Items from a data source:
- - - - -

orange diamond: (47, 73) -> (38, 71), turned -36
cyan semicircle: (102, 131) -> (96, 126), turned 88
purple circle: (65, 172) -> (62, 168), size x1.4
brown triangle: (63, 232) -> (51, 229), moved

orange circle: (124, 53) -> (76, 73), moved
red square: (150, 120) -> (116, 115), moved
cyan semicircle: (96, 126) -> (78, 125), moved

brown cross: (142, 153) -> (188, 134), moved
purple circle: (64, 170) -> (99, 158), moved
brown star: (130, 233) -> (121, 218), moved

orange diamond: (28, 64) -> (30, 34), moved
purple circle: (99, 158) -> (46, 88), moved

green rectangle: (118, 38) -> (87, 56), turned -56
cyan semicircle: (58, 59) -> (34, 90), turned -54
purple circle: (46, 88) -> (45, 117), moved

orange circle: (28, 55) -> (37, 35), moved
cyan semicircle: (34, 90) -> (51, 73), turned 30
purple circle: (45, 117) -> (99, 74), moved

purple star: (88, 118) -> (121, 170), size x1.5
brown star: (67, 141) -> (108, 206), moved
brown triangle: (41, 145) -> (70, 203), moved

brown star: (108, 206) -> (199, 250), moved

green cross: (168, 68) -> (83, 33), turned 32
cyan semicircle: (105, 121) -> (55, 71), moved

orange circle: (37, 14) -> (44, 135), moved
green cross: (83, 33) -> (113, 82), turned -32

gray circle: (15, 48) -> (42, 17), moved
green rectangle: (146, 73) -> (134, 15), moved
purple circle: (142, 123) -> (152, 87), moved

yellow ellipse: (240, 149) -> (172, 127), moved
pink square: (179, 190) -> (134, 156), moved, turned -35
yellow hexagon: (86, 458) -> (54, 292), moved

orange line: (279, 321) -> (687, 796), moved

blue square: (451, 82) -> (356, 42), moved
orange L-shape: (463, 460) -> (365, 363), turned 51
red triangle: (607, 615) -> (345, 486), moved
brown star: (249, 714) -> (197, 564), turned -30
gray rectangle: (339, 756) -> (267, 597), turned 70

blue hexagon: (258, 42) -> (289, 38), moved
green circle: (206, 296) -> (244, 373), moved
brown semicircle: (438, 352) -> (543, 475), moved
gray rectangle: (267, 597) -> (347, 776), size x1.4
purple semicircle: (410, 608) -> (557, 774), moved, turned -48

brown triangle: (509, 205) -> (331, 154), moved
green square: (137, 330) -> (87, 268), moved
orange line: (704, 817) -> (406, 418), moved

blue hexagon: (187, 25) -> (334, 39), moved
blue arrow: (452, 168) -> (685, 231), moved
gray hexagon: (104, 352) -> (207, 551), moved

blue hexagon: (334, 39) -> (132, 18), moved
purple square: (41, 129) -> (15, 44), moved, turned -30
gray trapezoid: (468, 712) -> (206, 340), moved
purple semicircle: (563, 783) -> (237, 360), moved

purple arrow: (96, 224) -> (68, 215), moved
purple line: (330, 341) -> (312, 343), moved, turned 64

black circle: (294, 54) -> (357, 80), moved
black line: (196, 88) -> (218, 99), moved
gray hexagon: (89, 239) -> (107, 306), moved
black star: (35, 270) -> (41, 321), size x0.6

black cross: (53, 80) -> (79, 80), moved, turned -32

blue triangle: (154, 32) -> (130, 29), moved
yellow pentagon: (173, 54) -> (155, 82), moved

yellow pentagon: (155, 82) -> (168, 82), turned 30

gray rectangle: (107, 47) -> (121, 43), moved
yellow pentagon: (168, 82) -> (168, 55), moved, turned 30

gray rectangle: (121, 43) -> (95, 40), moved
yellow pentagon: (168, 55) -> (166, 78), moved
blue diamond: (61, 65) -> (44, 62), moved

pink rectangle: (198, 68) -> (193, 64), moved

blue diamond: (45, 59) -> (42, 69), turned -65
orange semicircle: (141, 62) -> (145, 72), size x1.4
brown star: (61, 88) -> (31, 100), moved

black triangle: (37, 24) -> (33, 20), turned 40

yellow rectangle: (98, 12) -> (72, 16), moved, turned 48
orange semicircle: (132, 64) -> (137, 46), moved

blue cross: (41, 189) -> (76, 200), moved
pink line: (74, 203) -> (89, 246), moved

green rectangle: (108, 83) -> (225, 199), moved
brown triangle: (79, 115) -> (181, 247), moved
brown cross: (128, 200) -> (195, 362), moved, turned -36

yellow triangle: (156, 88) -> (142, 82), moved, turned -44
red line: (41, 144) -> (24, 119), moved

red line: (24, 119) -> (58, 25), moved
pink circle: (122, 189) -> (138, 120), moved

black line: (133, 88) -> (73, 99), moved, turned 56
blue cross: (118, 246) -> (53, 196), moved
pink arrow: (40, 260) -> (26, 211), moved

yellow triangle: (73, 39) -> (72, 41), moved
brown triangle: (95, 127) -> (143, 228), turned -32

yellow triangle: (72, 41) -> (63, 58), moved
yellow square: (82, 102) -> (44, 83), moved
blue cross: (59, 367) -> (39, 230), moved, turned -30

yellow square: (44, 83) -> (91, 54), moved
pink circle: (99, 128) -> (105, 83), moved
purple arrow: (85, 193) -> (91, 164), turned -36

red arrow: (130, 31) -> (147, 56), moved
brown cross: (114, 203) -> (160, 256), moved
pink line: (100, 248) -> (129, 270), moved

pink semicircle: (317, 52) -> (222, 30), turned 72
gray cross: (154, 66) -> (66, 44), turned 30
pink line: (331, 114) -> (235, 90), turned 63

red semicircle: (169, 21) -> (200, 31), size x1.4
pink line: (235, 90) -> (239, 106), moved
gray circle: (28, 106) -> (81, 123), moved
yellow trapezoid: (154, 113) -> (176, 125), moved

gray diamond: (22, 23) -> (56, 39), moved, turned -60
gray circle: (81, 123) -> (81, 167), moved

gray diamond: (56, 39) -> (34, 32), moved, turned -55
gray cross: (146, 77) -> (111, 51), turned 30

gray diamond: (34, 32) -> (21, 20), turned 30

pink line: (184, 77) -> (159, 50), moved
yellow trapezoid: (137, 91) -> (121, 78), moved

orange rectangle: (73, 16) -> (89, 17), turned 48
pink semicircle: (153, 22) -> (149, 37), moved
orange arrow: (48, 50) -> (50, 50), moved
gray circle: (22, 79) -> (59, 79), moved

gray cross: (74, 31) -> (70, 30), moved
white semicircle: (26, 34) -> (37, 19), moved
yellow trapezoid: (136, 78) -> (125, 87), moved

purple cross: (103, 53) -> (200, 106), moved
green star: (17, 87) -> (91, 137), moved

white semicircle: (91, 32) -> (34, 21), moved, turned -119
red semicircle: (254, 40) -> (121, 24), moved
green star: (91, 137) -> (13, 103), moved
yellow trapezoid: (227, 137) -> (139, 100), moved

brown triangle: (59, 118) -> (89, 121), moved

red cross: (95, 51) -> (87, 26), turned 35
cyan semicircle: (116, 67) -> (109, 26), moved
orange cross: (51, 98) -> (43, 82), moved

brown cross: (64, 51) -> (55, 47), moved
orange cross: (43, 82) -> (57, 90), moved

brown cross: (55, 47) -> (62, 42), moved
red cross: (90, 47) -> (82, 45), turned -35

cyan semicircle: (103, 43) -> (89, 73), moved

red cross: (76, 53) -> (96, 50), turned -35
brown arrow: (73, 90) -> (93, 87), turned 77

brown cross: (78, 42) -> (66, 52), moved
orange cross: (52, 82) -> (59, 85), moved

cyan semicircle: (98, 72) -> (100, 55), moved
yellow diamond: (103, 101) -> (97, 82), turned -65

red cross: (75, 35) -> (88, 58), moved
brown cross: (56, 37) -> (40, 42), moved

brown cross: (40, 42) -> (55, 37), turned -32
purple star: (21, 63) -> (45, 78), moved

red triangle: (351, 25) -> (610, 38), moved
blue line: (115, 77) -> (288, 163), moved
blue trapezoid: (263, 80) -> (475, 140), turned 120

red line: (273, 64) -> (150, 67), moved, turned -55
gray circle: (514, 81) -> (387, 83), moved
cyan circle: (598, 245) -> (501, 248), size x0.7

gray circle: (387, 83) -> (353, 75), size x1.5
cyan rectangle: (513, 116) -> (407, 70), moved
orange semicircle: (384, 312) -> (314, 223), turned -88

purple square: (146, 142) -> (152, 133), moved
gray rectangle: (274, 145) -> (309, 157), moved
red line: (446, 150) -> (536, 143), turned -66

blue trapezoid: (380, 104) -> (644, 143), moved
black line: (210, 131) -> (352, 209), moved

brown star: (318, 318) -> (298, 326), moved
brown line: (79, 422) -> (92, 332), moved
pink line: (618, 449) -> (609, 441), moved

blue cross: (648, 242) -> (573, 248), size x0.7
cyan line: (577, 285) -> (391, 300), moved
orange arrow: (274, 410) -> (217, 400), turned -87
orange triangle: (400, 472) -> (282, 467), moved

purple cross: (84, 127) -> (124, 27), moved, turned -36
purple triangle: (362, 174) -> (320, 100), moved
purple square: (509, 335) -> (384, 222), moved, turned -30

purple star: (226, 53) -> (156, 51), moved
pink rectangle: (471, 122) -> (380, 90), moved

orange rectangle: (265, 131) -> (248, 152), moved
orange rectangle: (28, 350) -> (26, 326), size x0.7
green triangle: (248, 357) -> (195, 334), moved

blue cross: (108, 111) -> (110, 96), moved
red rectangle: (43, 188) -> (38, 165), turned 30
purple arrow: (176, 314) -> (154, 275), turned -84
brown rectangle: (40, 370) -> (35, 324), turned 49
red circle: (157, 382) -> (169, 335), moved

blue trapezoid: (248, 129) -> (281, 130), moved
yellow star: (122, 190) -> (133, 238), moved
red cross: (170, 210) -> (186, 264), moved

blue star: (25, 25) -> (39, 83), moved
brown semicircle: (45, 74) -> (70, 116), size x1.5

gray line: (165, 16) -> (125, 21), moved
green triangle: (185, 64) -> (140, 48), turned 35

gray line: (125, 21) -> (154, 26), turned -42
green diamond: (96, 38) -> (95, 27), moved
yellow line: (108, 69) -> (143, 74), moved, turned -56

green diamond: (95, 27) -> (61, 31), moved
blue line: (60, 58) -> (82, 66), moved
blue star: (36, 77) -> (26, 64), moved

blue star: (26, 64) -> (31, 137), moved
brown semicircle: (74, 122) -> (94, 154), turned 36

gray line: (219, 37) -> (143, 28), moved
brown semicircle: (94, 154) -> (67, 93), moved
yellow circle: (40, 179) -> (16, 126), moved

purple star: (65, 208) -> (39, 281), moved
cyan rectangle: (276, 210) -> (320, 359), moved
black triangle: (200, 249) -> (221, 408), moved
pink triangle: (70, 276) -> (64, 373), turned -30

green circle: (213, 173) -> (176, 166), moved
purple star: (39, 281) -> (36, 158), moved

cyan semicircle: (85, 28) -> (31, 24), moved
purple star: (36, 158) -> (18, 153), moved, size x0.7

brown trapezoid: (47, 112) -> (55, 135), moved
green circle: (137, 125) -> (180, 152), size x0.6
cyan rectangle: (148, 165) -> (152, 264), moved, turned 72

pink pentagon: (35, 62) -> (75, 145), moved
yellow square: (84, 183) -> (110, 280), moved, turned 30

- - - - -

Please repeat word for word the lines above that run from the beginning through the line containing "brown triangle: (41, 145) -> (70, 203), moved", keeping both the first and that last line.

#### [Completed task]
orange diamond: (47, 73) -> (38, 71), turned -36
cyan semicircle: (102, 131) -> (96, 126), turned 88
purple circle: (65, 172) -> (62, 168), size x1.4
brown triangle: (63, 232) -> (51, 229), moved

orange circle: (124, 53) -> (76, 73), moved
red square: (150, 120) -> (116, 115), moved
cyan semicircle: (96, 126) -> (78, 125), moved

brown cross: (142, 153) -> (188, 134), moved
purple circle: (64, 170) -> (99, 158), moved
brown star: (130, 233) -> (121, 218), moved

orange diamond: (28, 64) -> (30, 34), moved
purple circle: (99, 158) -> (46, 88), moved

green rectangle: (118, 38) -> (87, 56), turned -56
cyan semicircle: (58, 59) -> (34, 90), turned -54
purple circle: (46, 88) -> (45, 117), moved

orange circle: (28, 55) -> (37, 35), moved
cyan semicircle: (34, 90) -> (51, 73), turned 30
purple circle: (45, 117) -> (99, 74), moved

purple star: (88, 118) -> (121, 170), size x1.5
brown star: (67, 141) -> (108, 206), moved
brown triangle: (41, 145) -> (70, 203), moved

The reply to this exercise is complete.